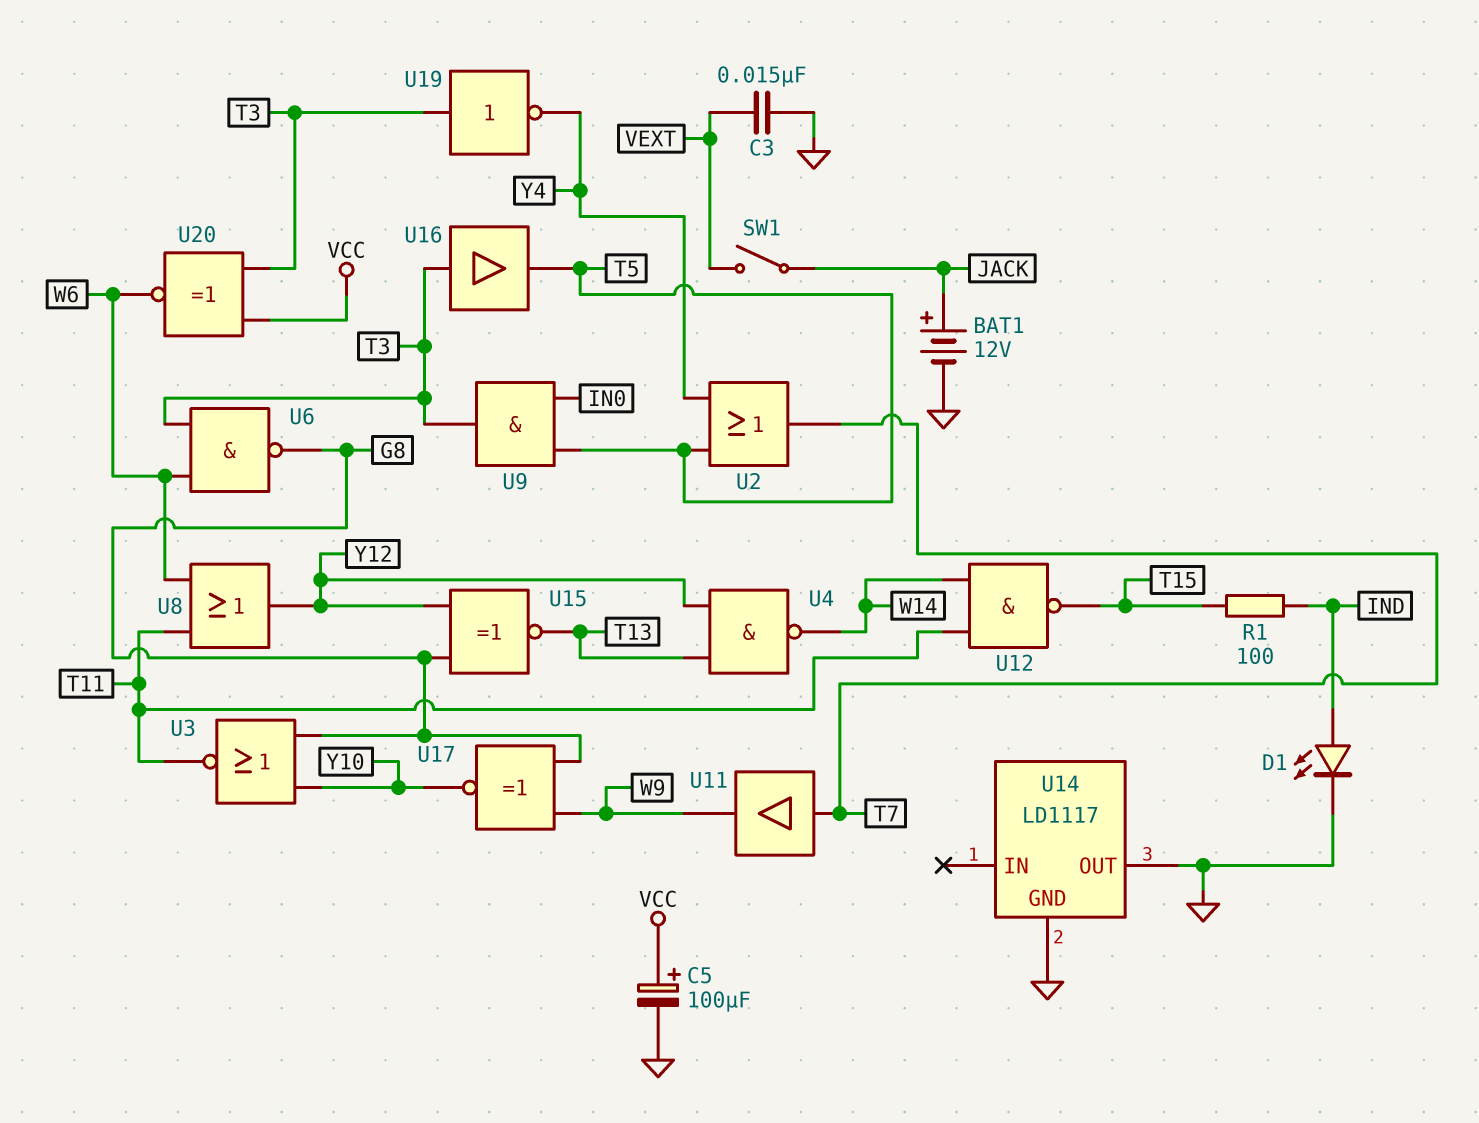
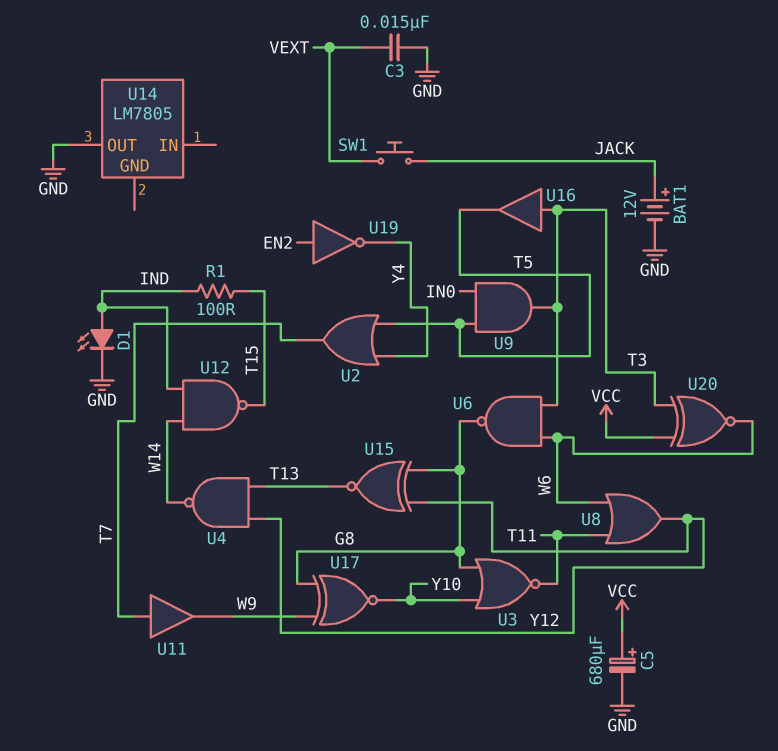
C5: 100uF (plus VCC, minus GND) -> 680uF (plus VCC, minus GND)
SW1: switch (JACK, VEXT) -> button (JACK, VEXT)
U12: NAND (in T11, in W14, out T15) -> NAND (in IND, in W14, out T15)
U14: LD1117 -> LM7805
U14 pin GND: GND -> none
U19: NOT (in T3, out Y4) -> NOT (in EN2, out Y4)

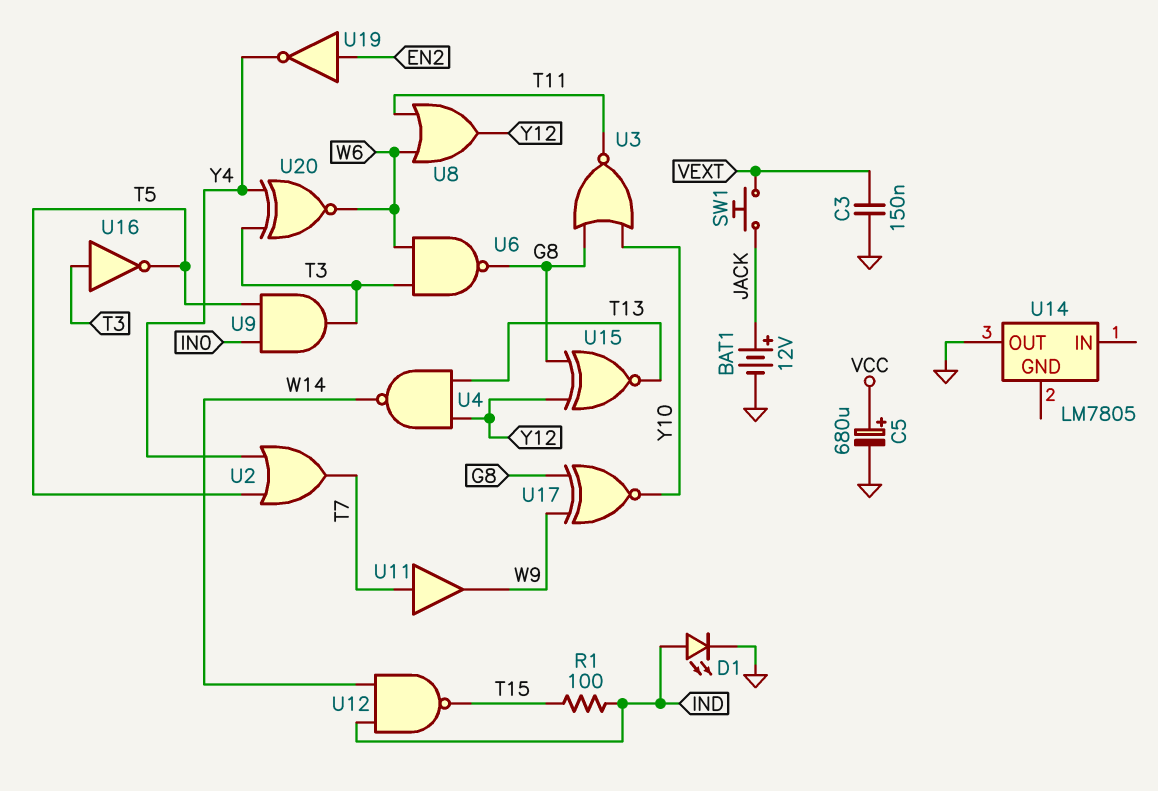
C3: 15nF (GND, VEXT) -> 150nF (GND, VEXT)
U16: buffer (in T3, out T5) -> NOT (in T3, out T5)
U20: XNOR (in T3, in VCC, out W6) -> XNOR (in T3, in Y4, out W6)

+-------+

Work instructions
Repeat exactly the lines in the entries from the one containing "U19: NOT (in" to the final line, inclusive, and nothing beyond them; skip pictures.

Result of the exercise
U19: NOT (in T3, out Y4) -> NOT (in EN2, out Y4)

C3: 15nF (GND, VEXT) -> 150nF (GND, VEXT)
U16: buffer (in T3, out T5) -> NOT (in T3, out T5)
U20: XNOR (in T3, in VCC, out W6) -> XNOR (in T3, in Y4, out W6)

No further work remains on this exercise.